Check each line of the entries below for the word "pink", and copy out the ones that have it.
Segment Start: Material for the task
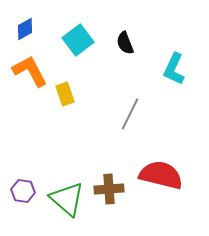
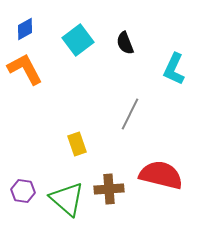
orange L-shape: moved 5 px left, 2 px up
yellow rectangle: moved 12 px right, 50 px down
Segment End: Material for the task
Segment Start: Material for the task
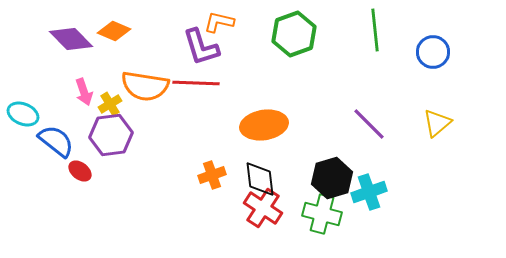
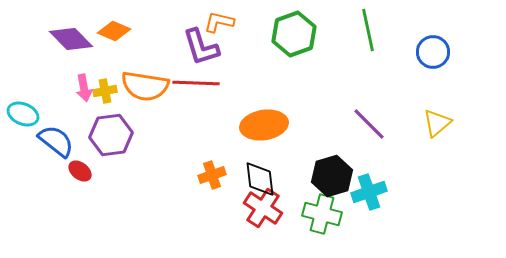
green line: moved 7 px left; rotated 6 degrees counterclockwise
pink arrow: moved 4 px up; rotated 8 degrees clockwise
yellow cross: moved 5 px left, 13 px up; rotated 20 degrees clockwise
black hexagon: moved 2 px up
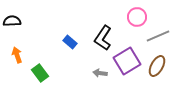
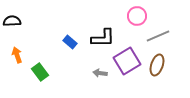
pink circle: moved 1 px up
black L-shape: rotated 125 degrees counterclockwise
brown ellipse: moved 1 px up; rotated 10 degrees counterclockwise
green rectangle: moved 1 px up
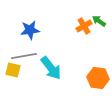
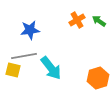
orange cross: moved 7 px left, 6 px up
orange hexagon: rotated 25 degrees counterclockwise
Segment End: Material for the task
Exercise response
pink arrow: moved 4 px up; rotated 8 degrees clockwise
pink circle: moved 1 px up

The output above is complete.